■ **Exercise details**
If a record holds a picture, omit that picture and copy everything else exactly.

■ **Records shown**
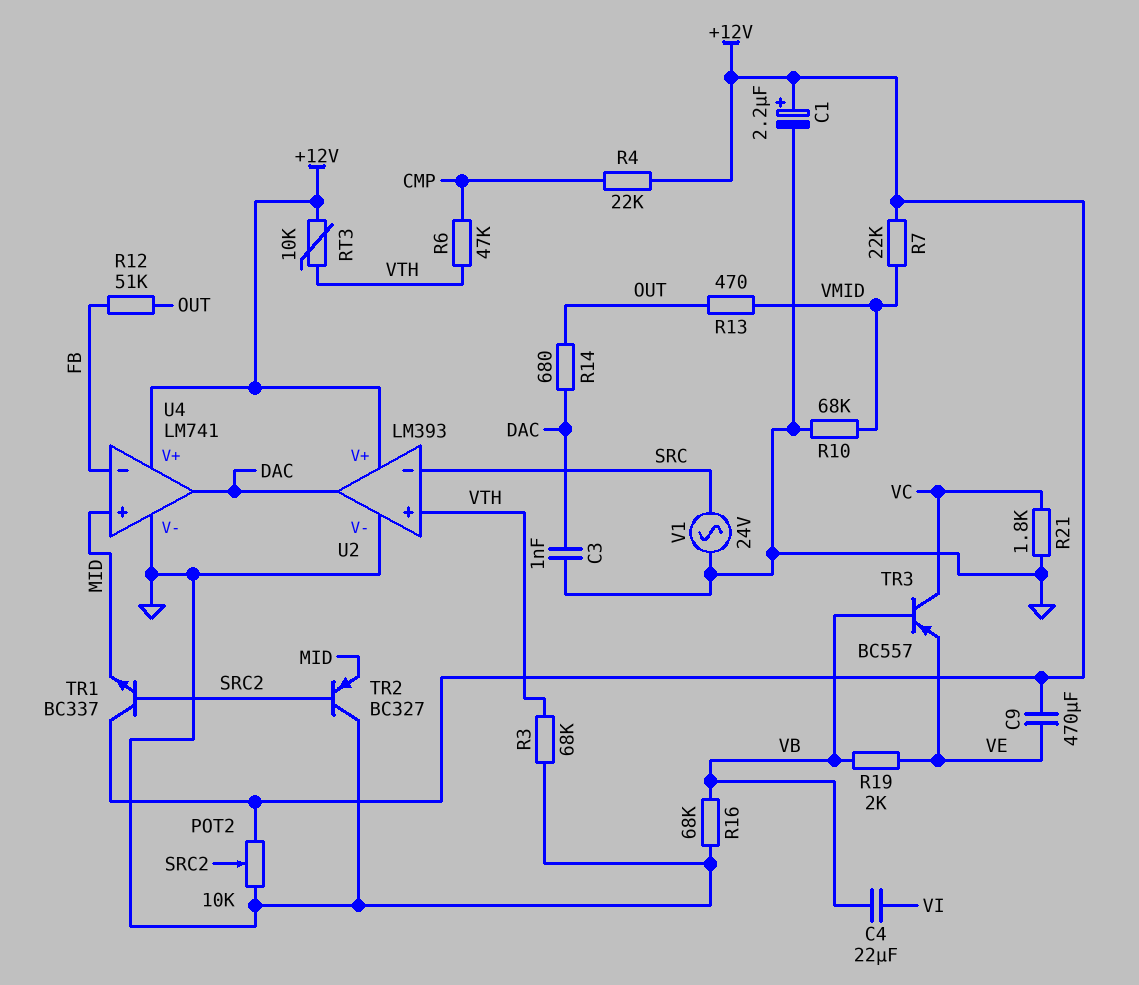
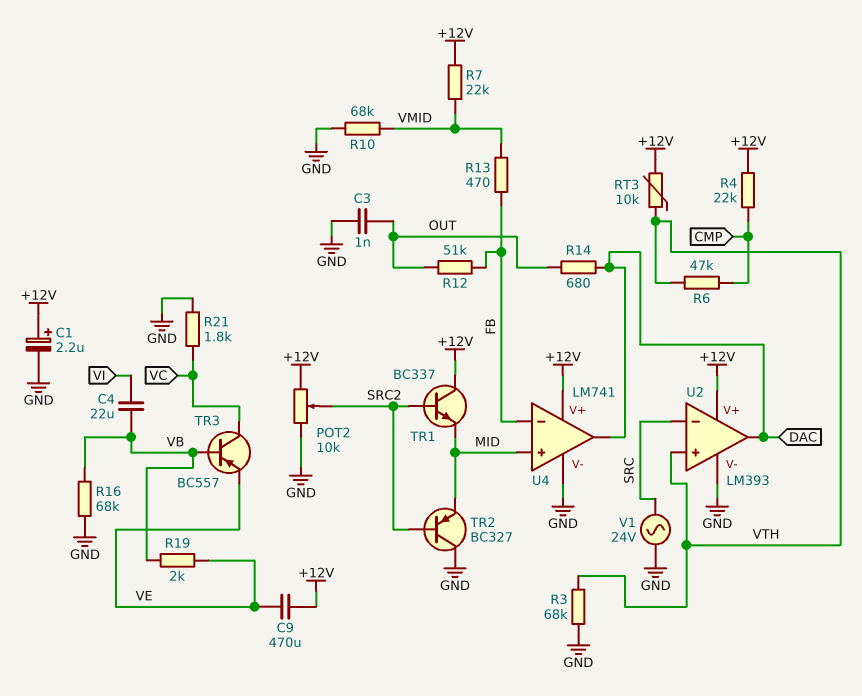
C3: 1nF (DAC, GND) -> 1nF (GND, OUT)
R13: 470 (OUT, VMID) -> 470 (FB, VMID)

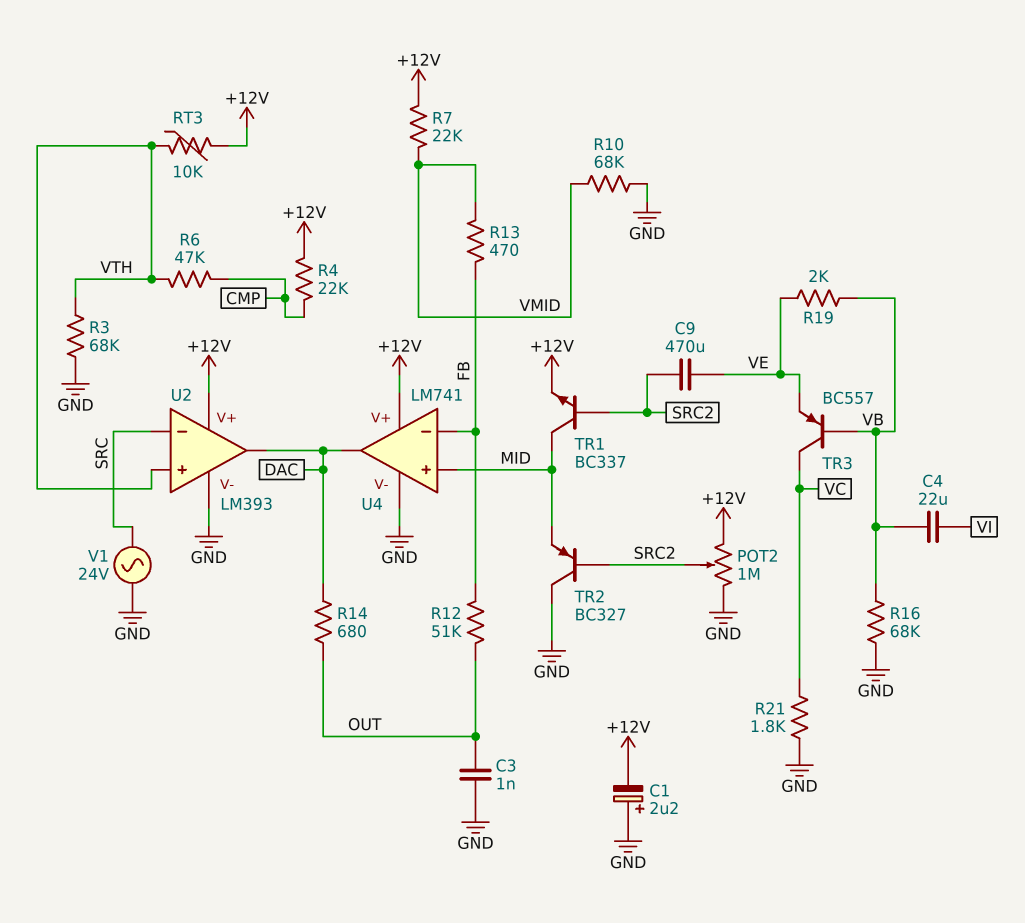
C1: 2.2uF (plus +12V, minus GND) -> 2.2uF (plus GND, minus +12V)
C9: 470uF (+12V, VE) -> 470uF (SRC2, VE)
POT2: 10k (+12V, GND, wiper SRC2) -> 1M (+12V, GND, wiper SRC2)
TR1: NPN BC337 (B SRC2, C +12V, E MID) -> NPN BC337 (B SRC2, C MID, E +12V)

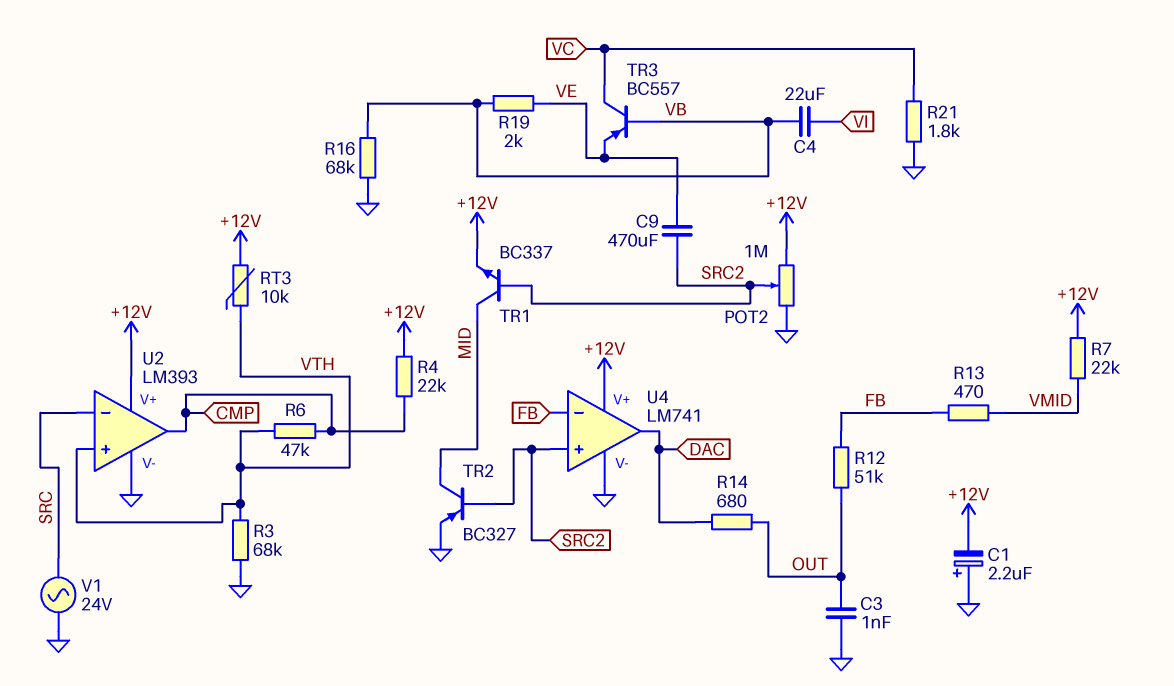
R10: 68k (GND, VMID) -> none
TR2: PNP BC327 (B SRC2, C GND, E MID) -> PNP BC327 (B SRC2, C MID, E GND)
U2 pin out: DAC -> CMP
U4 pin in+: MID -> SRC2

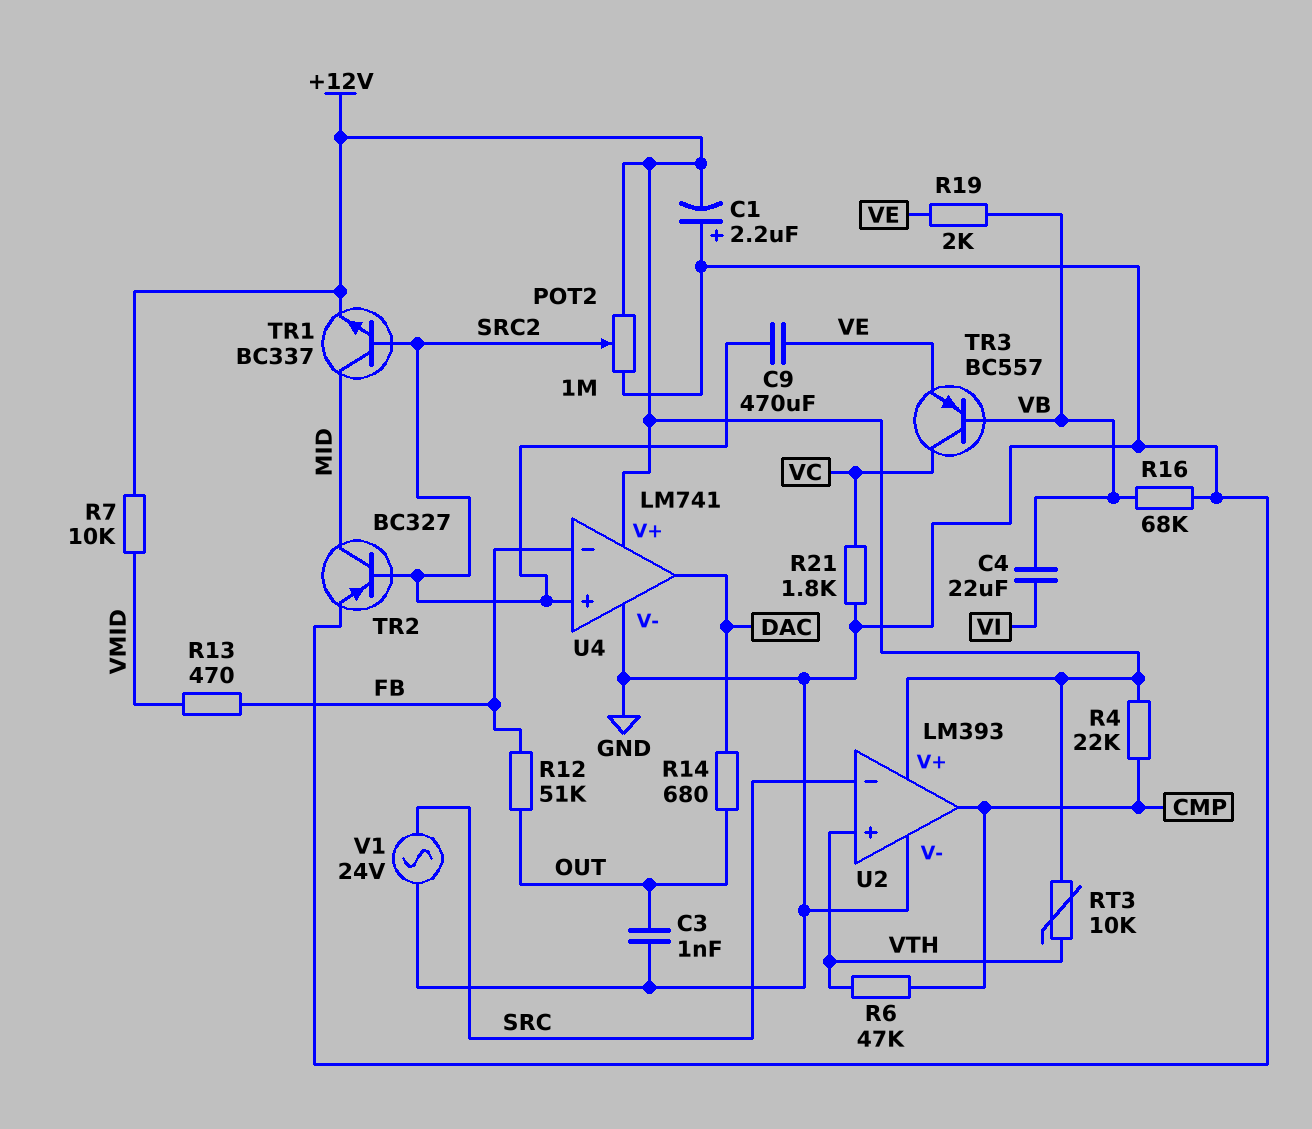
R3: 68k (GND, VTH) -> none
R7: 22k (+12V, VMID) -> 10k (+12V, VMID)

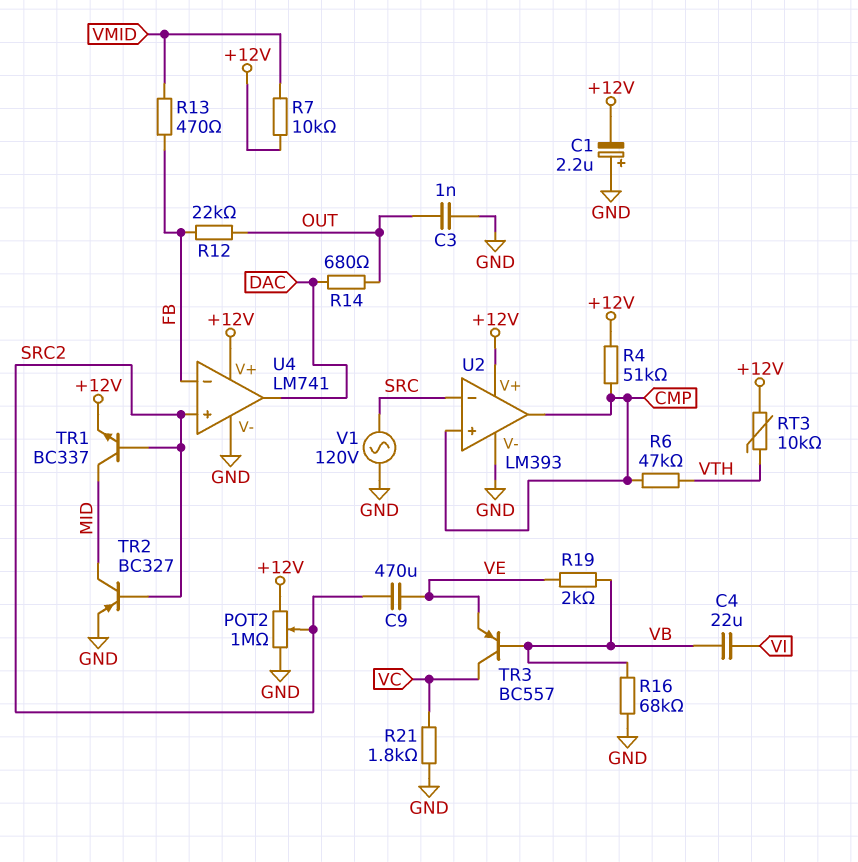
R4: 22k (+12V, CMP) -> 51k (+12V, CMP)
R12: 51k (FB, OUT) -> 22k (FB, OUT)
U2 pin in+: VTH -> CMP
V1: AC 24V (GND, SRC) -> AC 120V (GND, SRC)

■ **Response**
C3: 1nF (DAC, GND) -> 1nF (GND, OUT)
R13: 470 (OUT, VMID) -> 470 (FB, VMID)

C1: 2.2uF (plus +12V, minus GND) -> 2.2uF (plus GND, minus +12V)
C9: 470uF (+12V, VE) -> 470uF (SRC2, VE)
POT2: 10k (+12V, GND, wiper SRC2) -> 1M (+12V, GND, wiper SRC2)
TR1: NPN BC337 (B SRC2, C +12V, E MID) -> NPN BC337 (B SRC2, C MID, E +12V)

R10: 68k (GND, VMID) -> none
TR2: PNP BC327 (B SRC2, C GND, E MID) -> PNP BC327 (B SRC2, C MID, E GND)
U2 pin out: DAC -> CMP
U4 pin in+: MID -> SRC2

R3: 68k (GND, VTH) -> none
R7: 22k (+12V, VMID) -> 10k (+12V, VMID)

R4: 22k (+12V, CMP) -> 51k (+12V, CMP)
R12: 51k (FB, OUT) -> 22k (FB, OUT)
U2 pin in+: VTH -> CMP
V1: AC 24V (GND, SRC) -> AC 120V (GND, SRC)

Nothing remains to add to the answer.